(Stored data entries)
────────────────────

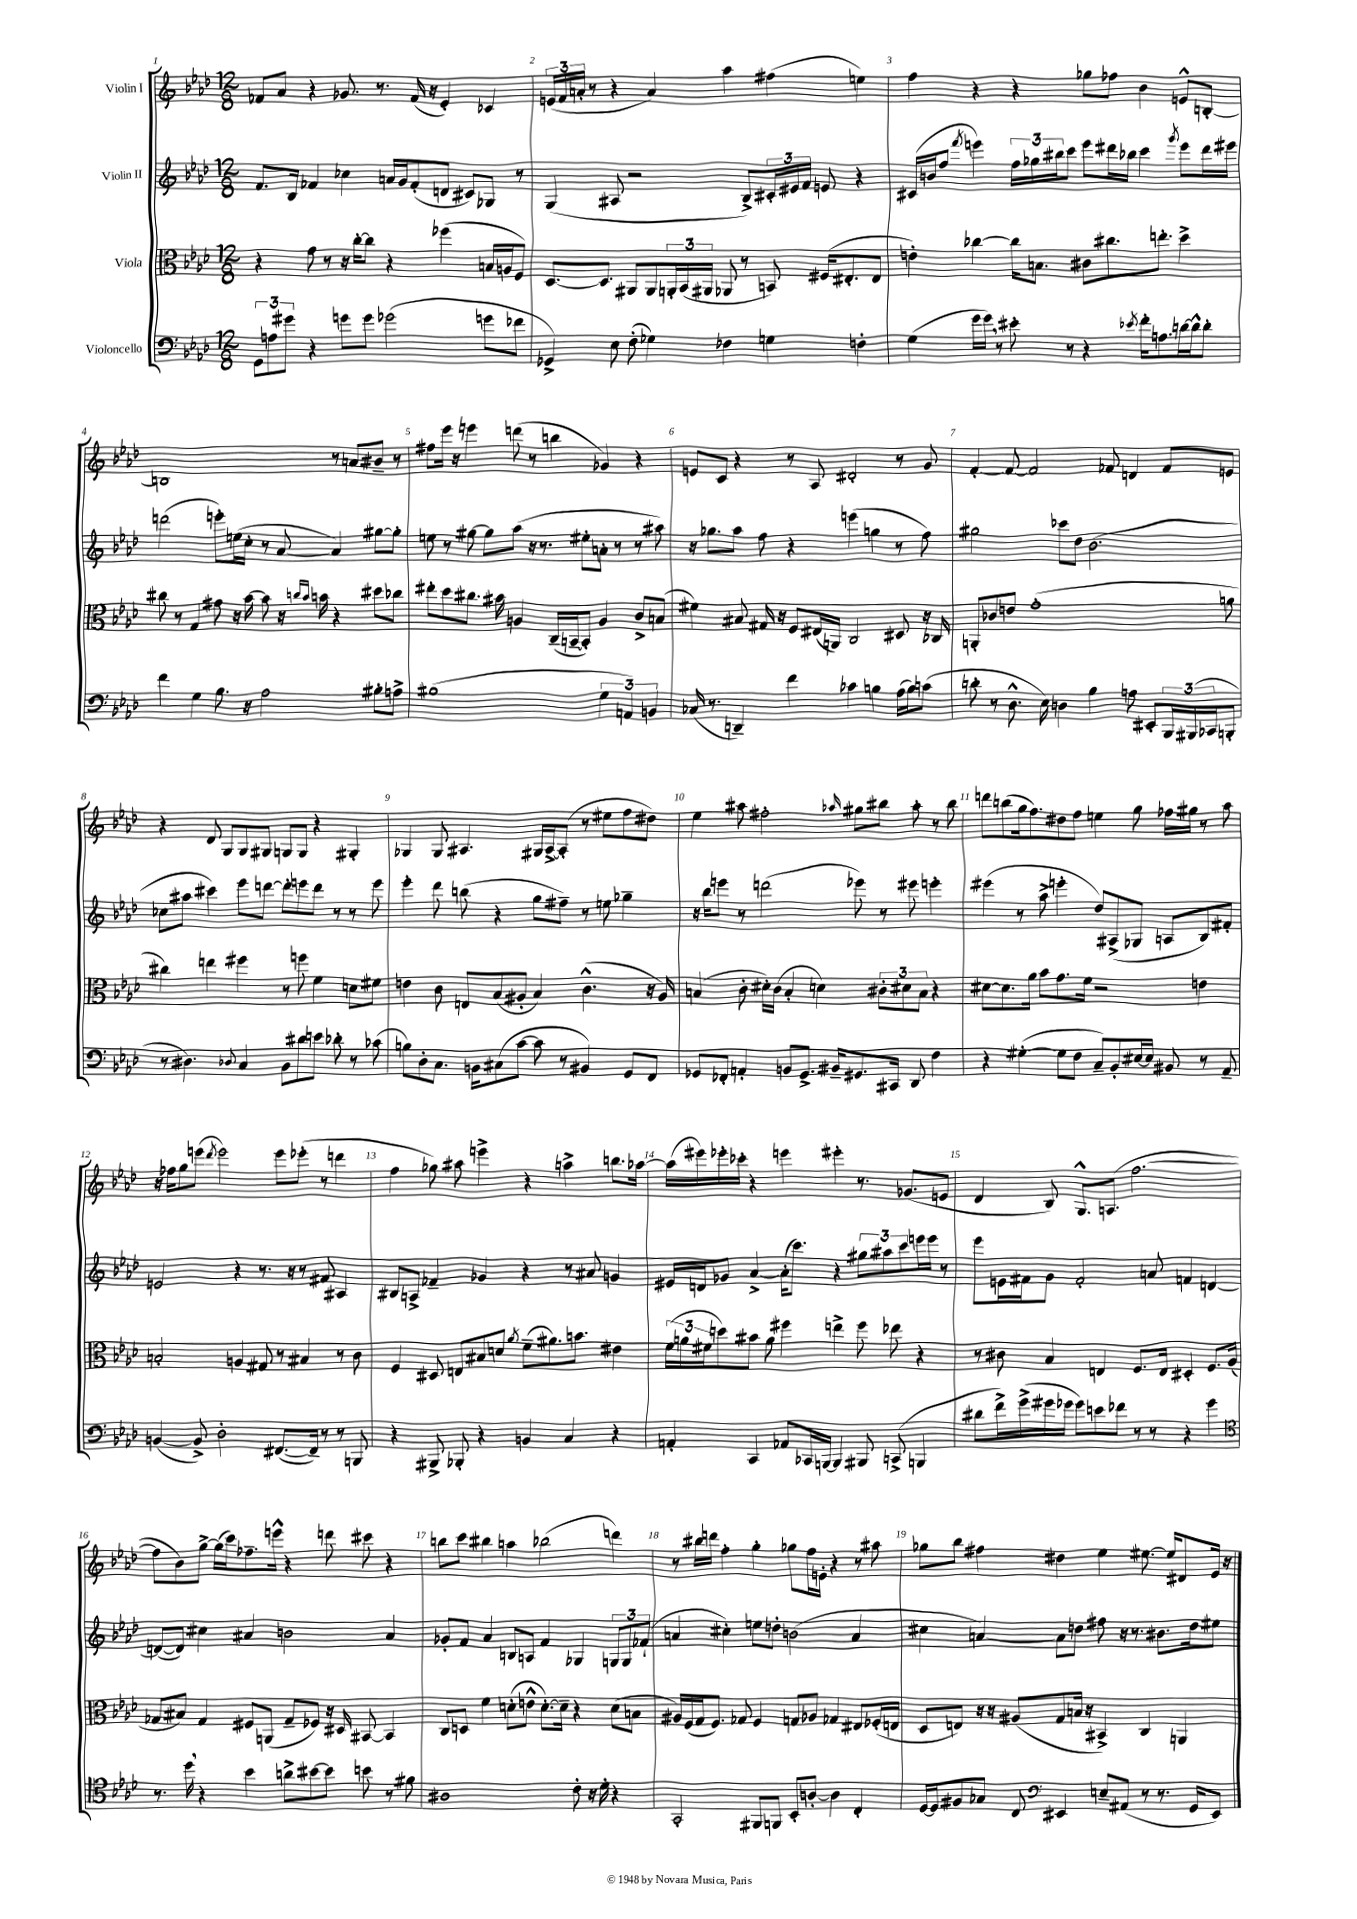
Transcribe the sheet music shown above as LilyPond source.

<<
\new StaffGroup <<
\new Staff = "s0" \with { instrumentName = "Violin I" } {
    \clef treble \key aes \major \numericTimeSignature \time 12/8
    fes'8 aes'8 r4 ges'8. r8. fes'16( r16 ees'4-.) ces'4 |
    \tuplet 3/2 { e'16( f'16 a'16-. } r8 r4 a'4) aes''4 fis''4( e''4) |
    f''4 r4 r4 ges''8 fes''8 bes'4 e'8-^ b8~-. |
    b1 r8 a'8 bis'8-- r8 |
    fis''8 ees'''16 r16 e'''4 d'''8( r8 b''4 ges'4) r4 |
    e'8 c'8 r4 r8 aes8 dis'2-. r8 g'8 |
    f'4~-. f'8~ f'2 fes'8 d'4 fes'8 e'8 |
    r4 des'8 g8 g8 gis8 g8 g8 r4 gis4-. |
    ges4 ges8 ais4. gis16 ais16~-> ais8-.( r8 eis''8 f''8 dis''8) |
    ees''4 ais''8 fis''2-. \grace { aes''16 } gis''8 bis''8 aes''8-. r8 bis''8 |
    d'''8 b''8( g''16 f''8.) dis''8 f''8 e''4 g''8 fes''16 gis''16 r8 aes''8 |
    r16 fes''16 g''8 e'''8( \acciaccatura { des'''8 } e'''2) e'''8 ees'''8-.( r8 d'''4 |
    f''4 ges''8) ais''8 e'''4-> r4 a''4-> b''8. aes''16~ |
    aes''16( eis'''16) ees'''16-. ces'''16-. r4 e'''4 eis'''4-. r8. ges'8.( e'8 |
    des'4 bes8) g8.-^ a8.( f''2.~ |
    f''8 bes'8) g''8~-> g''16( c'''16) fes''8.-- e'''16-^ r4 d'''8 cis'''8 r4 |
    b''8 c'''8 bis''4 a''4 bes''2( d'''4) |
    r8 bis''16 d'''16 f''4-. g''4-. ges''8 f''16 e'16-. r4 r8 ais''8 |
    ges''8 bes''8 fis''4 dis''4 ees''4 eis''8.~ eis''16 dis'8 ees'16 r16 \bar "|." |
}
\new Staff = "s1" \with { instrumentName = "Violin II" } {
    \clef treble \key aes \major \numericTimeSignature \time 12/8
    f'8. bes16 fes'4 ces''4 a'16 g'16 fes'8-.( d'8 cis'8) ges8 r8 |
    g4( ais8 r2 bes8->) \tuplet 3/2 { cis'16-. eis'16 f'16 } e'8 r4 |
    cis'16( b'16 f''8 \acciaccatura { f'''8 } e'''4) \tuplet 3/2 { f''16 ges''16 bis''16 } c'''8 e'''8 dis'''16 bes''16 c'''4 \acciaccatura { g'''8 } e'''8 dis'''16 eis'''16 |
    d'''2( e'''8-.) e''16( c''16-. r8 aes'8~ aes'4) gis''8~ gis''8-. |
    e''8 r8 gis''8~ gis''8 aes''8( r16 r8. eis''8-. a'8-. r8 r8 ais''8) |
    r16 ges''8. aes''8 f''8 r4 e'''4( g''4 r8 f''8) |
    gis''2 ces'''8 des''8 bes'2.( |
    ces''8 ais''8 cis'''4) ees'''8 d'''8~ d'''8-. e'''8 d'''8 r8 r8 e'''8 |
    ees'''4-. des'''8 b''8( r4 g''8 fis''8--) r8 e''8 ges''4-- |
    r16 bes''16 e'''8 r8 d'''2( ees'''8) r8 eis'''8 e'''4-. |
    eis'''4( r8 aes''8-> e'''4-. des''8) ais8->( ges8 a8 bes8) fis'8-. |
    e'2 r4 r8. r16 r8 fis'8 ais4 |
    bis8 a8-> fes'4-- ges'4 r4 r8 ais'8 g'4 |
    eis'16 d'16 ges'8 aes'4~-> aes'16-.( c'''8.) r4 \tuplet 3/2 { gis''8 ais''8 c'''8 } e'''16 e'''16 r8 |
    ees'''8 e'16 fis'16 g'8 fis'2-. a'8 f'4 d'4~ |
    d'8~( d'8) cis''4 ais'4 b'2 ais'4 |
    ges'8-. f'8 aes'4 b8 a8 f'4 ges4 \tuplet 3/2 { g8 g8 fes'8-!( } |
    a'4 cis''4-.) e''8 d''8-. b'2( a'4 |
    cis''4 a'4~) a'8 d''8 fis''8 r16 r8. bis'8. d''16 eis''8 \bar "|." |
}
\new Staff = "s2" \with { instrumentName = "Viola" } {
    \clef alto \key aes \major \numericTimeSignature \time 12/8
    r4 g'8 r8 r16 c''16~-. c''8 r4 fes''4( b16 a16 f8) |
    des8.~ des8. ais,8 ais,8 \tuplet 3/2 { a,16-. bes,16( ais,16 } aes,8 r8 b,8) fis16( eis8.-. eis8 |
    e'4-.) ces''4~ ces''16 b8. cis'8 cis''8. e''8.-. des''4-> |
    cis''8 r8 g4 gis'8 r16 bes'16~ bes'8 r16 \grace { c''16 bes'16 } b'16 r4 dis''8 ces''8 |
    eis''8-. des''8 cis''8. bis'16 a4 c16--( b,16~-- b,8-.) a4 c'8-> b8( |
    fis'4) bis8 gis16 r16 f8 eis16( a,16) c2 dis8 r16 ces16 |
    a,8-. ces'8 e'8 g'1-.( a'8 |
    cis''4) e''4 fis''4 r8 f''8 f'4 d'8 fis'8 |
    e'4 c'8 e8 bes8( ais8-. bes4) c'4.-^( r16 ais16) |
    b4( c'8-. dis'16-.) c'16( b4-. d'4) \tuplet 3/2 { cis'8-. dis'8 b8 } r4 |
    dis'8~ dis'8. aes'16 bes'8 g'8. f'16 r2 e'4 |
    b2-. a4 gis8 r8 bis4 r8 c'8 |
    f4 dis8 e8 bis8 d'8 \acciaccatura { aes'8 } f'8--( ais'8.) b'8. eis'4 |
    \tuplet 3/2 { f'16( a'16 fis'16 } d''8) bis'8 a'8 fis''4 e''4-> fis''8 ees''8 r4 |
    r8 cis'8 bes4 e4 f8. e16 dis4-. f8. aes16( |
    ges8 bis8) ges4 fis8 a,8( ges8-- fes8) r16 dis16 bis,8~ bis,4 |
    c8 d8 f'4 d'8-.( e'8-^ d'8.~-.) d'16-- r4 d'8( b8 |
    ais16) f16( g16 f8.) ges8 f4 g8 aes8 ges4 eis8 fes16-.( e16 |
    des8 e8) r16 r16 ais8( g8 b16 r16 bis,4->) c4 a,4 \bar "|." |
}
\new Staff = "s3" \with { instrumentName = "Violoncello" } {
    \clef bass \key aes \major \numericTimeSignature \time 12/8
    \tuplet 3/2 { g,8 a8 gis'8 } r4 g'8 g'8 ges'2( g'8 fes'8 |
    ges,4->) ees8 f8-.( ges4) fes4 g4 f4-. |
    g4( g'16 g'16) \breathe r8 eis'8-. r8 r4 \acciaccatura { ees'8 } f'16-. a8. d'16~ d'16-^ d'8-. |
    f'4 g4 bes8. r16 aes2 bis8-. a8-> |
    bis1( \tuplet 3/2 { g4 a,4) b,4 } |
    ces16( r8. d,4--) f'4 ces'4 b4 aes16( b16) c'8( |
    d'8-. r8 des8.-^ ees16) d4 bes4 a8 eis,8-. \tuplet 3/2 { bes,,16 bis,,16( ces,16 } b,,8-. |
    r8 dis4.) \appoggiatura { des8 } c4 bes,8 dis'8 e'8 des'8-. r8 ces'8( |
    b8) des8-. c8. b,16 cis8( c'8~ c'8 r8 bis,4) g,8 f,8 |
    ges,8 fes,8-. a,4-. b,8 ges,8.-> bis,16-- gis,8. cis,16 des,8 f4 |
    r4 gis4~-.( gis8 f8 c8--) bes,8-. eis16~ eis16 bis,8 r8 aes,8-- |
    b,4~( b,8->) des2-. fis,8.~( fis,16--) r8 r8 b,,8 |
    r4 bis,,8-> bes,,8-. r4 b,4 c4 r4 |
    a,4-. c,4 aes,8 ces,16 b,,16~ b,,4 bis,,8 c,8->( b,,4 |
    dis'8 f'16->) g'16->( gis'16 ges'16 ges'8) e'8 fes'8 r8 r8 r4 ges'4 |
    \clef tenor r8. des''16 \breathe r4 bes'4 a'8-> bis'8~ bis'8 b'8 r8 fis'8 |
    ais1 c'8-. r16 des'16-. r4 |
    g,2-. fis,8 f,8 bes,8-. a8~-. a4 c4-. |
    des16~ des16 fis8 ges8 c8 \clef bass eis,4 e8-- ais,8( r8 r8. g,16 eis,8) \bar "|." |
}
>>
>>
\layout { \context { \Score \override BarNumber.break-visibility = ##(#f #t #t) barNumberVisibility = #all-bar-numbers-visible } }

────────────────────

## YOUR INSTRUCTIONS
Which lines in the rows above contain the string "breathe"? Collect every such line and copy each one in full.

## OUTPUT FOR THIS EXERCISE
    g4( g'16 g'16) \breathe r8 eis'8-. r8 r4 \acciaccatura { ees'8 } f'16-. a8. d'16~ d'16-^ d'8-. |
    \clef tenor r8. des''16 \breathe r4 bes'4 a'8-> bis'8~ bis'8 b'8 r8 fis'8 |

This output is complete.